WORKING DATA START

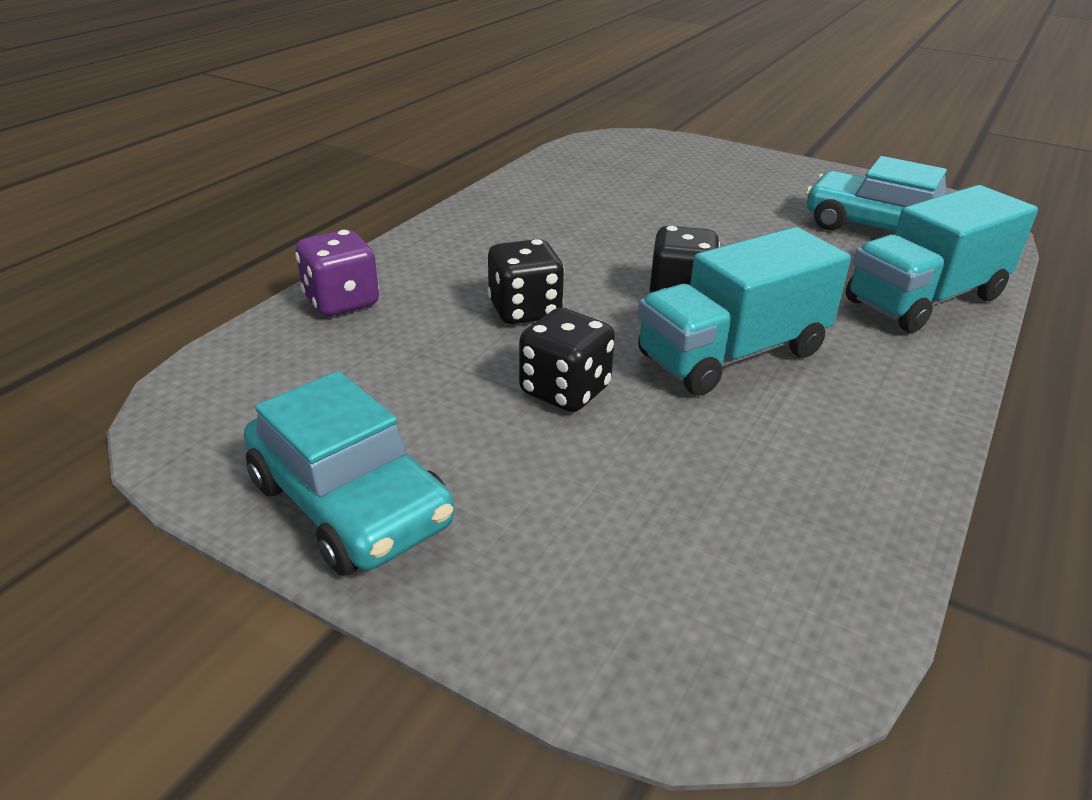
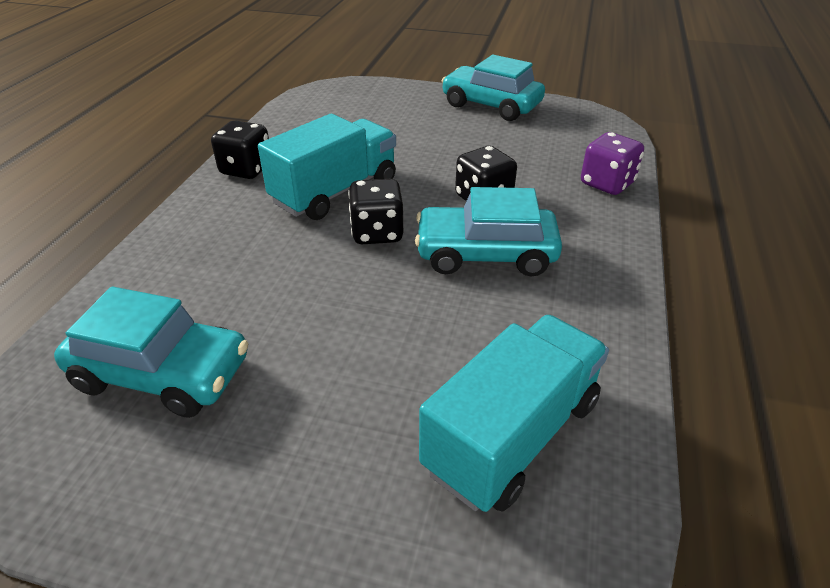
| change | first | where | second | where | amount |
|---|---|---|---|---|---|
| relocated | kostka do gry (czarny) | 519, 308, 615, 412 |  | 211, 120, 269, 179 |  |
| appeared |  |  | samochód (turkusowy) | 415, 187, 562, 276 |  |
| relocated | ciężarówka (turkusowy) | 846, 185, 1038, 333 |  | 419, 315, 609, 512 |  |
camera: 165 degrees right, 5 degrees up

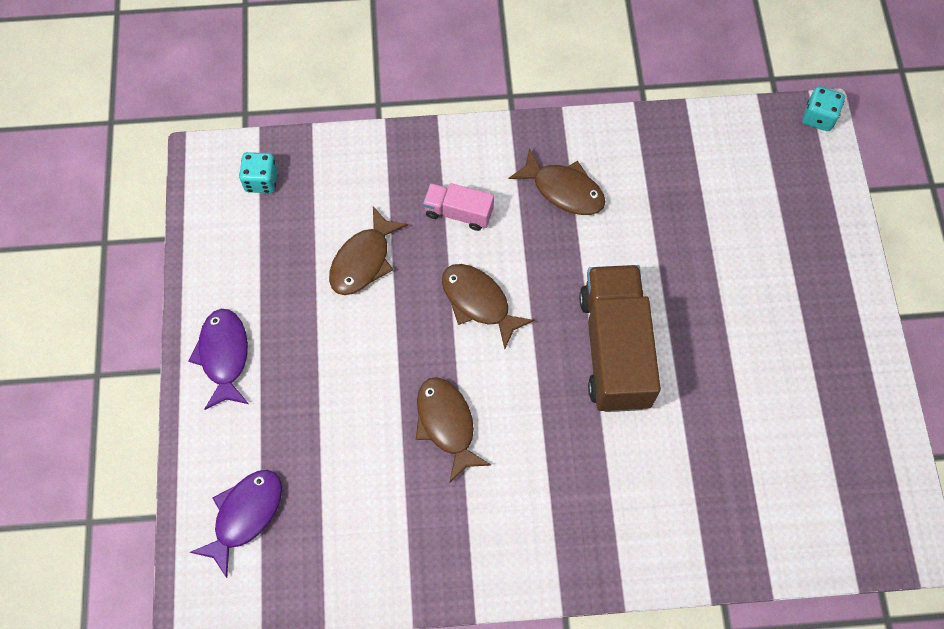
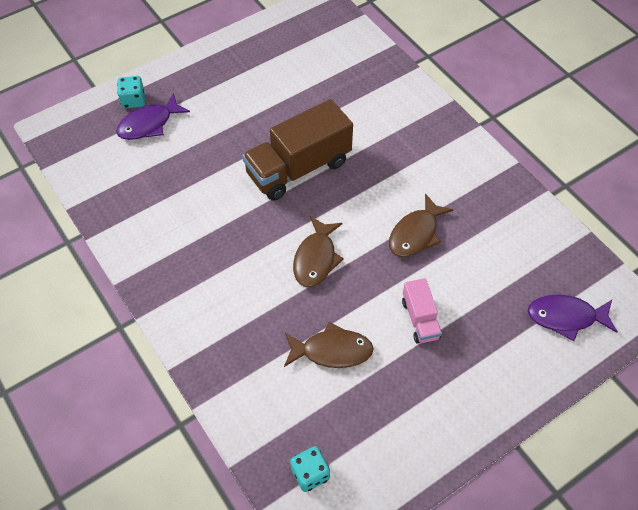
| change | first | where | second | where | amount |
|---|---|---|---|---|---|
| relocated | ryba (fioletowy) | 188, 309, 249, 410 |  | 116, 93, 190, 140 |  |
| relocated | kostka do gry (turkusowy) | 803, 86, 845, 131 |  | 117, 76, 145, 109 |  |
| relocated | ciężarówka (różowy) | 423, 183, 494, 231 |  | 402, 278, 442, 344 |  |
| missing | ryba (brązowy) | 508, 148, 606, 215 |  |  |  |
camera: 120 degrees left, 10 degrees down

WORKING DATA END

- [YOUR GOAL] Repeat the records above exactly, leaving out the pictures.

- [RESULT BELOW]
| change | first | where | second | where | amount |
|---|---|---|---|---|---|
| relocated | kostka do gry (czarny) | 519, 308, 615, 412 |  | 211, 120, 269, 179 |  |
| appeared |  |  | samochód (turkusowy) | 415, 187, 562, 276 |  |
| relocated | ciężarówka (turkusowy) | 846, 185, 1038, 333 |  | 419, 315, 609, 512 |  |
camera: 165 degrees right, 5 degrees up

| change | first | where | second | where | amount |
|---|---|---|---|---|---|
| relocated | ryba (fioletowy) | 188, 309, 249, 410 |  | 116, 93, 190, 140 |  |
| relocated | kostka do gry (turkusowy) | 803, 86, 845, 131 |  | 117, 76, 145, 109 |  |
| relocated | ciężarówka (różowy) | 423, 183, 494, 231 |  | 402, 278, 442, 344 |  |
| missing | ryba (brązowy) | 508, 148, 606, 215 |  |  |  |
camera: 120 degrees left, 10 degrees down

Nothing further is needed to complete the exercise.